[START OF Stored rows]

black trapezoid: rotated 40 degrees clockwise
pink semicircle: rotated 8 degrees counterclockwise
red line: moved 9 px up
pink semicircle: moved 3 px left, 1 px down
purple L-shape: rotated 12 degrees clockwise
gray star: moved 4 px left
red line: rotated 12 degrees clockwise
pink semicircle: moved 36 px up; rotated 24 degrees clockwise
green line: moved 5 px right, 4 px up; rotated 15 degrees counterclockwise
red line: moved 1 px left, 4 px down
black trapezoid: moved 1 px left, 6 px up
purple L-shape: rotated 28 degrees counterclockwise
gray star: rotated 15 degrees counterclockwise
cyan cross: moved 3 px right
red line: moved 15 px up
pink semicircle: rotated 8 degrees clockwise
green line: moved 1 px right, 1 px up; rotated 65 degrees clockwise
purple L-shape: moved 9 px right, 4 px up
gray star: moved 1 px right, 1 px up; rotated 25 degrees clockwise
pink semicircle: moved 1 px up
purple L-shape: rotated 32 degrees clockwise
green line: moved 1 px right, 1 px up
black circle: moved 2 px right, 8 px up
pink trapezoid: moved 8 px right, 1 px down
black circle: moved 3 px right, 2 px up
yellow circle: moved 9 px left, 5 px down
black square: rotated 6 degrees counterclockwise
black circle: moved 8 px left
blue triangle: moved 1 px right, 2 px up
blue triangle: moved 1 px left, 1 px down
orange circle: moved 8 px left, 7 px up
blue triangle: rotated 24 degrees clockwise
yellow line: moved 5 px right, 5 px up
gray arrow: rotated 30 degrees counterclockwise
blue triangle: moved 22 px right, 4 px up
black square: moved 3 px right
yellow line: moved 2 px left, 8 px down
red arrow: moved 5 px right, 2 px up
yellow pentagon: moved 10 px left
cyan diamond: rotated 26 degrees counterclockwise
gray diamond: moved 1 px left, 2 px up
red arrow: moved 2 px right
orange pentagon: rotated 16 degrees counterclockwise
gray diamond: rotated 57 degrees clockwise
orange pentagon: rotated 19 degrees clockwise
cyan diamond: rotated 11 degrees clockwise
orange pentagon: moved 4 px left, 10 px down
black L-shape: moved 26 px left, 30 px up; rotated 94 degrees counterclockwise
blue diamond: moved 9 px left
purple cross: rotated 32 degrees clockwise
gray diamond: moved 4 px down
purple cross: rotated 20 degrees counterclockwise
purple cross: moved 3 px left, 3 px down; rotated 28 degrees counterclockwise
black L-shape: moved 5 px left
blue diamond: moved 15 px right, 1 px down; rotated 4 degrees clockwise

[END OF Stored rows]

**Exercise requirements**
Reproduce every line of the data above verbatim, from the first line through the last.

**The response**
black trapezoid: rotated 40 degrees clockwise
pink semicircle: rotated 8 degrees counterclockwise
red line: moved 9 px up
pink semicircle: moved 3 px left, 1 px down
purple L-shape: rotated 12 degrees clockwise
gray star: moved 4 px left
red line: rotated 12 degrees clockwise
pink semicircle: moved 36 px up; rotated 24 degrees clockwise
green line: moved 5 px right, 4 px up; rotated 15 degrees counterclockwise
red line: moved 1 px left, 4 px down
black trapezoid: moved 1 px left, 6 px up
purple L-shape: rotated 28 degrees counterclockwise
gray star: rotated 15 degrees counterclockwise
cyan cross: moved 3 px right
red line: moved 15 px up
pink semicircle: rotated 8 degrees clockwise
green line: moved 1 px right, 1 px up; rotated 65 degrees clockwise
purple L-shape: moved 9 px right, 4 px up
gray star: moved 1 px right, 1 px up; rotated 25 degrees clockwise
pink semicircle: moved 1 px up
purple L-shape: rotated 32 degrees clockwise
green line: moved 1 px right, 1 px up
black circle: moved 2 px right, 8 px up
pink trapezoid: moved 8 px right, 1 px down
black circle: moved 3 px right, 2 px up
yellow circle: moved 9 px left, 5 px down
black square: rotated 6 degrees counterclockwise
black circle: moved 8 px left
blue triangle: moved 1 px right, 2 px up
blue triangle: moved 1 px left, 1 px down
orange circle: moved 8 px left, 7 px up
blue triangle: rotated 24 degrees clockwise
yellow line: moved 5 px right, 5 px up
gray arrow: rotated 30 degrees counterclockwise
blue triangle: moved 22 px right, 4 px up
black square: moved 3 px right
yellow line: moved 2 px left, 8 px down
red arrow: moved 5 px right, 2 px up
yellow pentagon: moved 10 px left
cyan diamond: rotated 26 degrees counterclockwise
gray diamond: moved 1 px left, 2 px up
red arrow: moved 2 px right
orange pentagon: rotated 16 degrees counterclockwise
gray diamond: rotated 57 degrees clockwise
orange pentagon: rotated 19 degrees clockwise
cyan diamond: rotated 11 degrees clockwise
orange pentagon: moved 4 px left, 10 px down
black L-shape: moved 26 px left, 30 px up; rotated 94 degrees counterclockwise
blue diamond: moved 9 px left
purple cross: rotated 32 degrees clockwise
gray diamond: moved 4 px down
purple cross: rotated 20 degrees counterclockwise
purple cross: moved 3 px left, 3 px down; rotated 28 degrees counterclockwise
black L-shape: moved 5 px left
blue diamond: moved 15 px right, 1 px down; rotated 4 degrees clockwise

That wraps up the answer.